- EXERCISE DIRECTIONS:
State the number of lines in the following data that contain the string "stacking", and nothing else.
──────── INFORMATION SHOWN
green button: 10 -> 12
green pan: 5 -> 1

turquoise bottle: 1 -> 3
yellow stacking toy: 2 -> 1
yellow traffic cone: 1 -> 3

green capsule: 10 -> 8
────────────────
──────── INFORMATION SHOWN
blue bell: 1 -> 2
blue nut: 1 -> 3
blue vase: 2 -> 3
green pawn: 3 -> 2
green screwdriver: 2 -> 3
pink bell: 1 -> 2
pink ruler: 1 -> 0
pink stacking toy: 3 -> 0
────────────────
- EXERCISE RESULT:
2